Reproduce exactly the lines from the one containing "R3: 1.5k (+12V, N_10) -> 91k (+12V, N_10)" through the last line of the records below, both included. Leave out any pictures.
--- SUPPLIED RECORDS ---
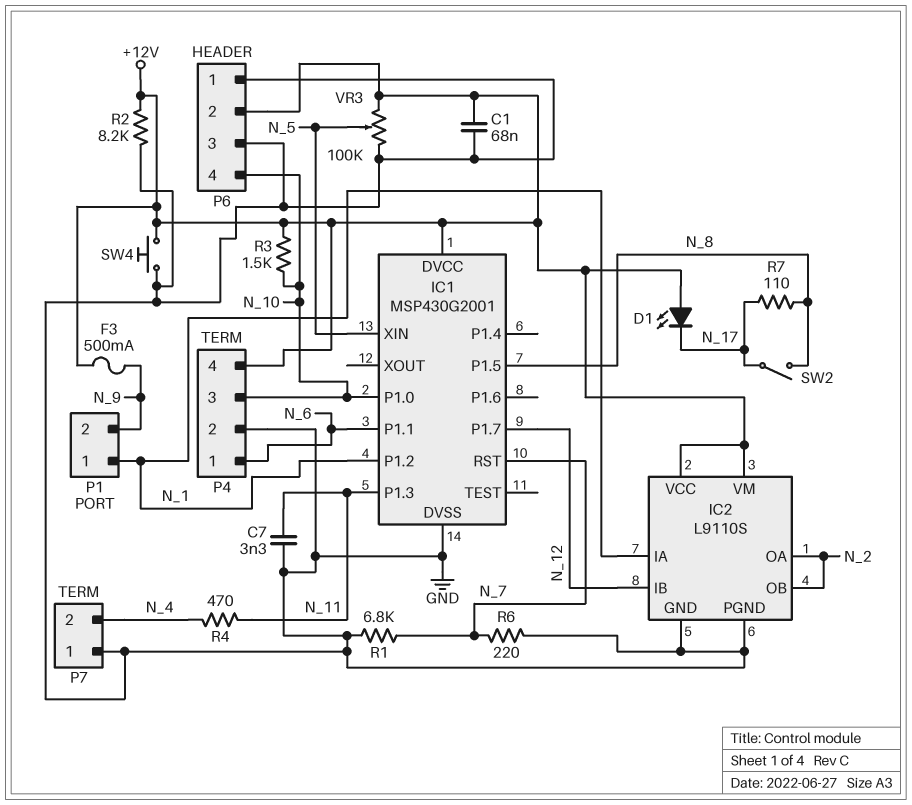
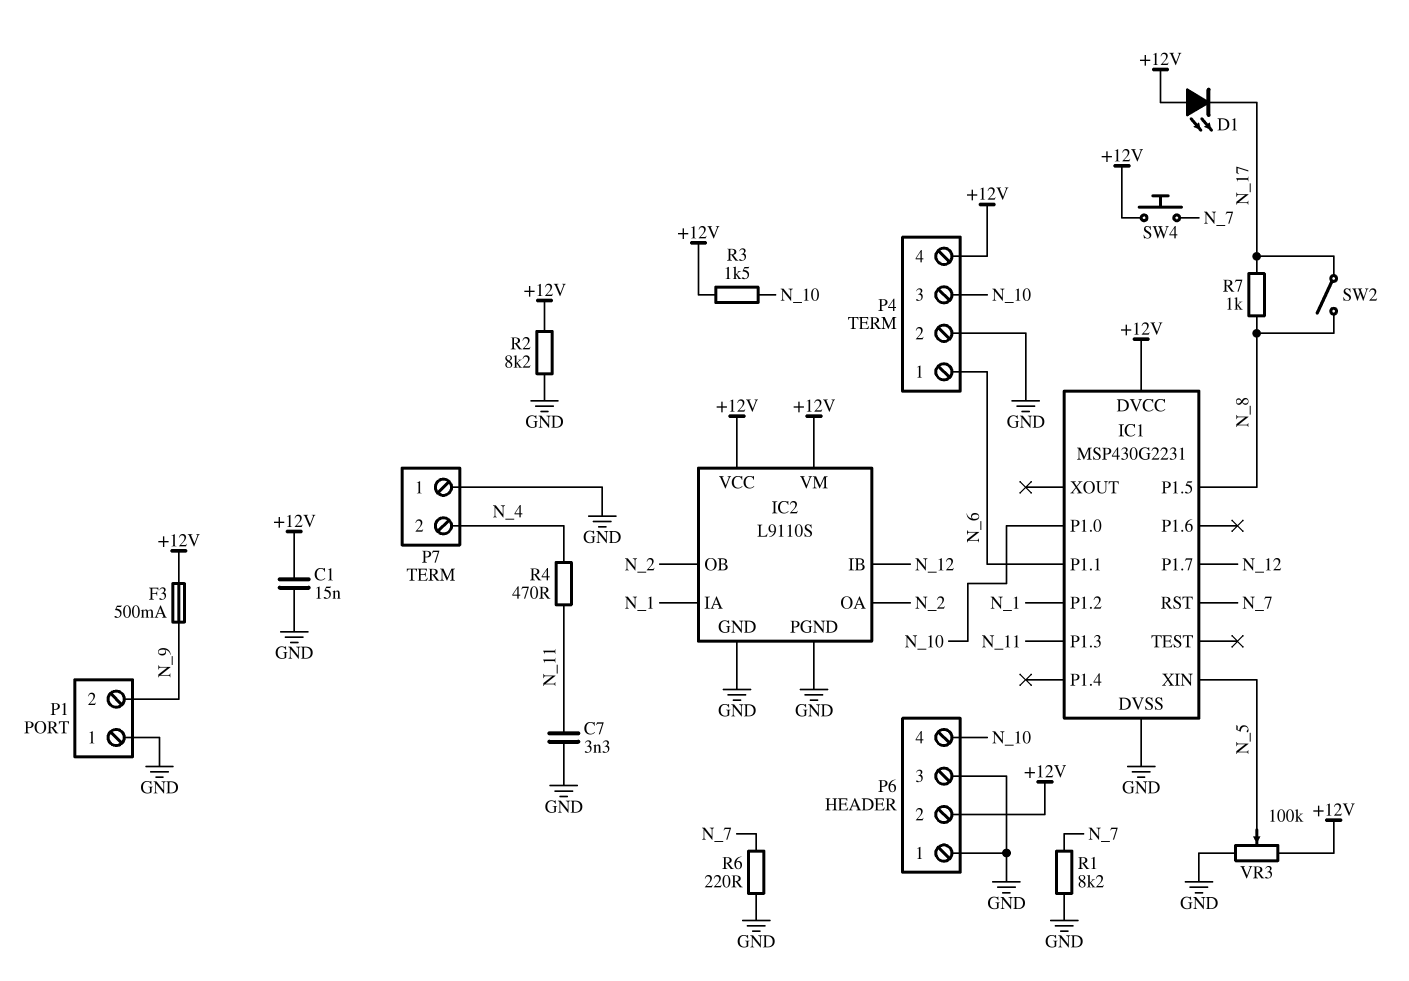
C1: 68nF (+12V, GND) -> 15nF (+12V, GND)
IC1: MSP430G2001 -> MSP430G2231
P1 pin 1: N_1 -> GND
R1: 6.8k (GND, N_7) -> 8.2k (GND, N_7)
R7: 110 (N_8, N_17) -> 1k (N_8, N_17)
SW4: button (+12V, GND) -> button (+12V, N_7)

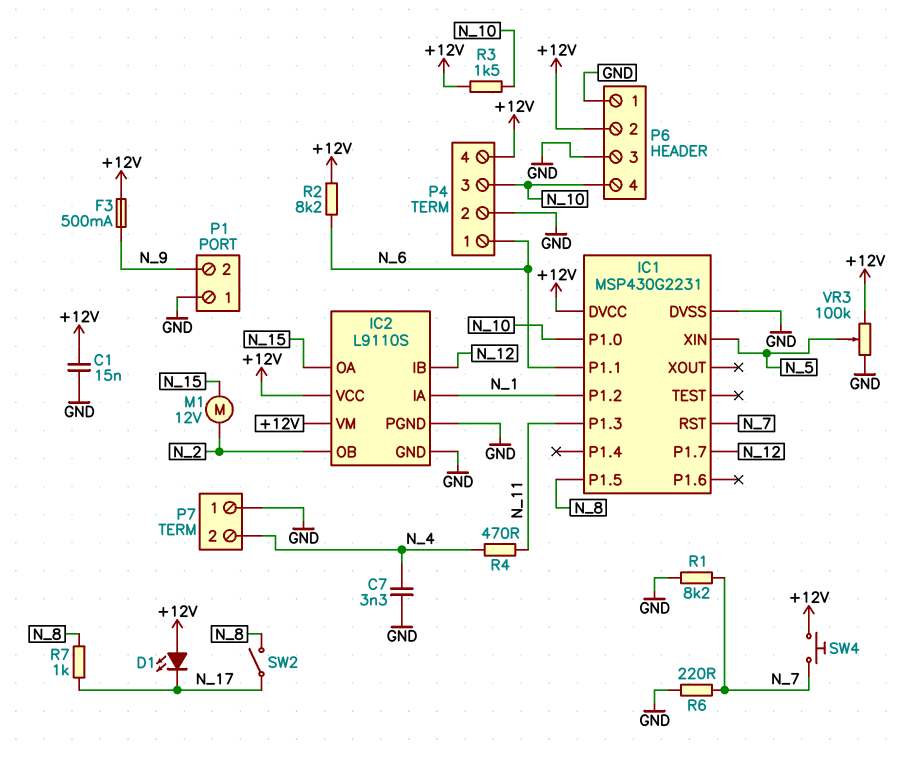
C7: 3.3nF (GND, N_11) -> 3.3nF (GND, N_4)
IC2 pin OA: N_2 -> N_15
M1: none -> motor 12V (N_2, N_15)
R2: 8.2k (+12V, GND) -> 8.2k (+12V, N_6)

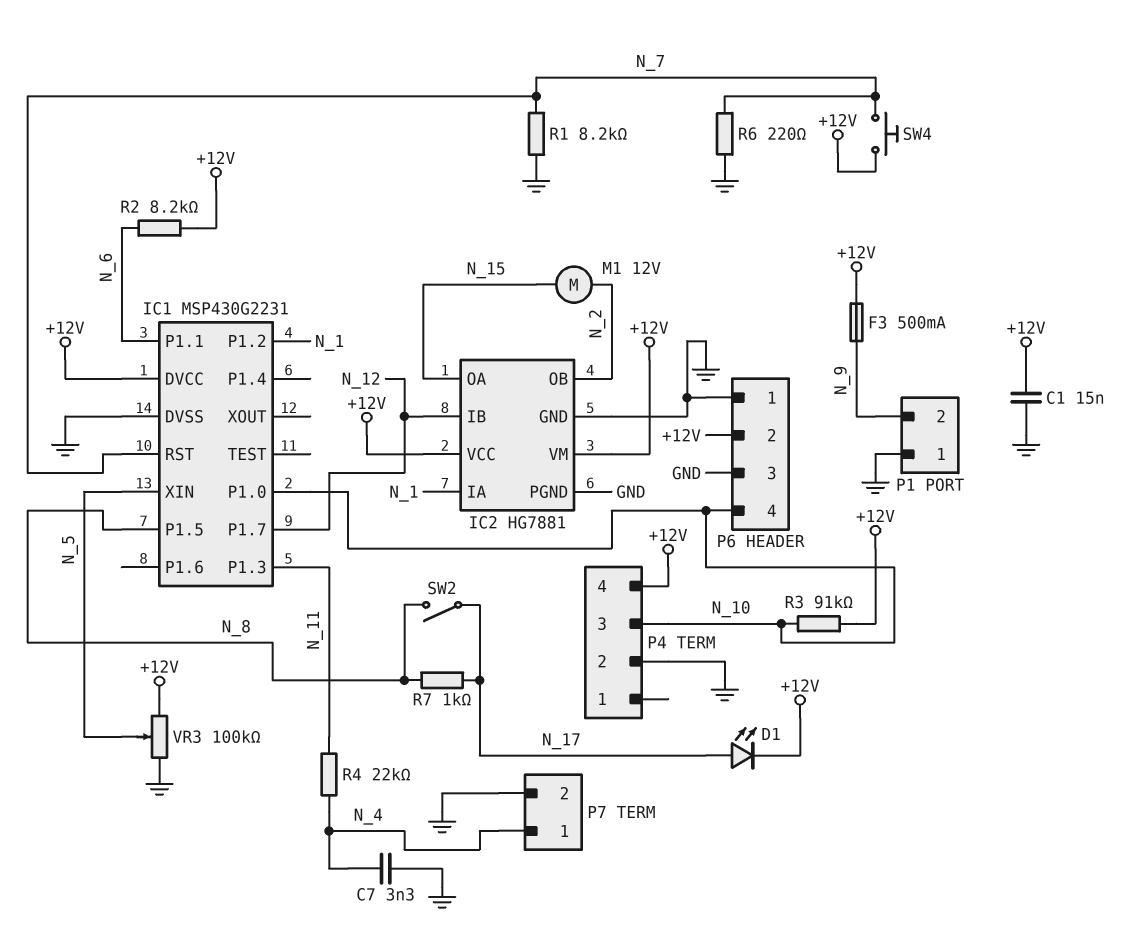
D1: LED (A +12V, K N_17) -> LED (A N_17, K +12V)
IC2: L9110S -> HG7881
P4 pin 1: N_6 -> none
P7 pin 1: GND -> N_4
P7 pin 2: N_4 -> GND
R3: 1.5k (+12V, N_10) -> 91k (+12V, N_10)
R4: 470 (N_4, N_11) -> 22k (N_4, N_11)

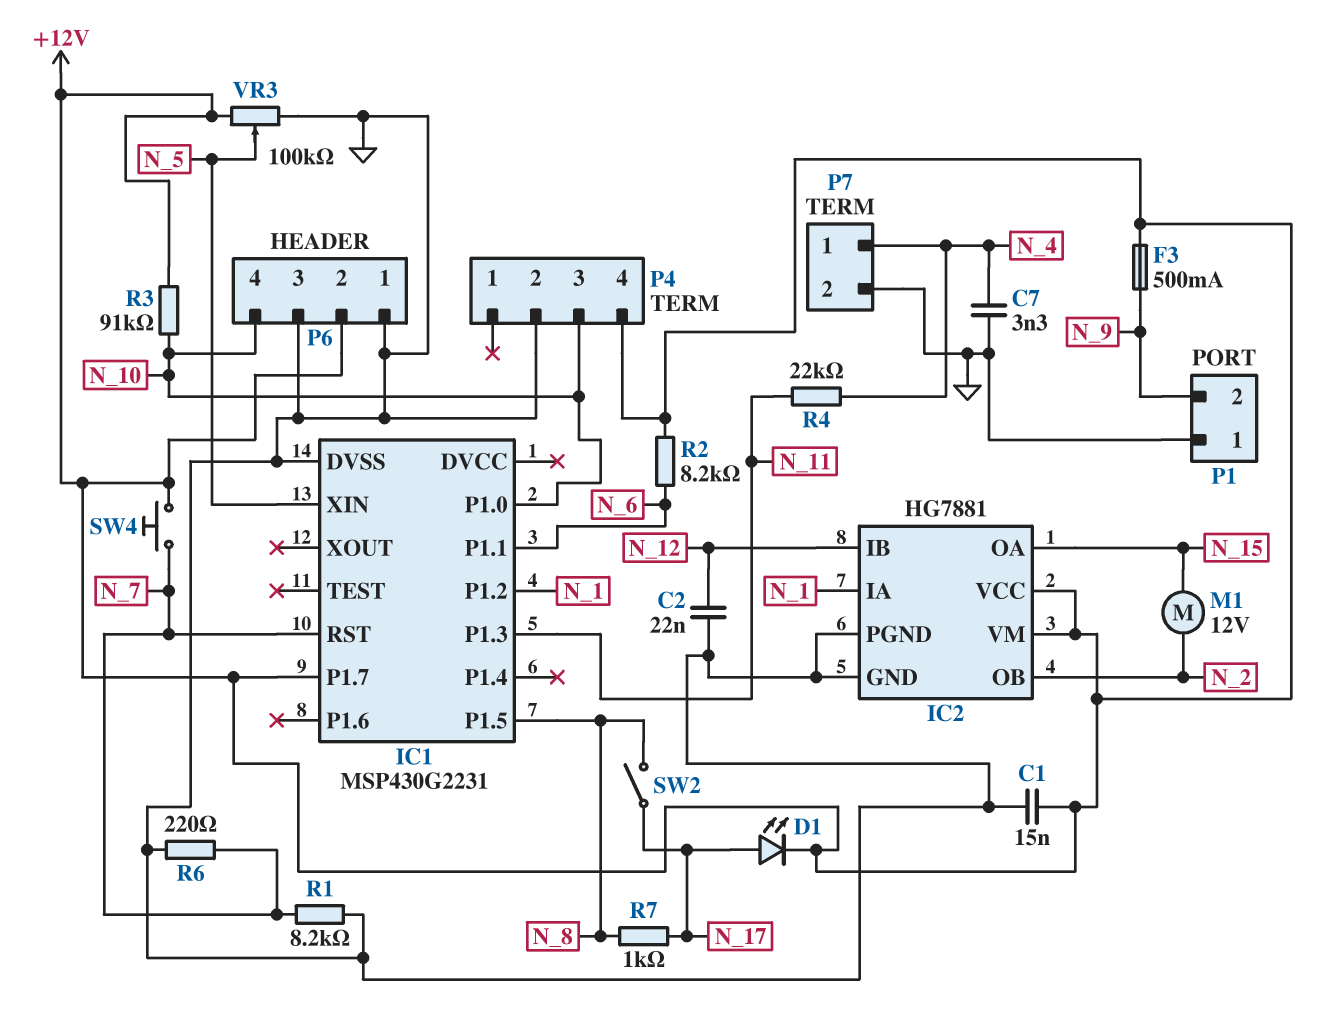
C2: none -> 22nF (GND, N_12)
IC1 pin DVCC: +12V -> none
IC1 pin P1.7: N_12 -> +12V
---
EXERCISE RESPONSE »
R3: 1.5k (+12V, N_10) -> 91k (+12V, N_10)
R4: 470 (N_4, N_11) -> 22k (N_4, N_11)

C2: none -> 22nF (GND, N_12)
IC1 pin DVCC: +12V -> none
IC1 pin P1.7: N_12 -> +12V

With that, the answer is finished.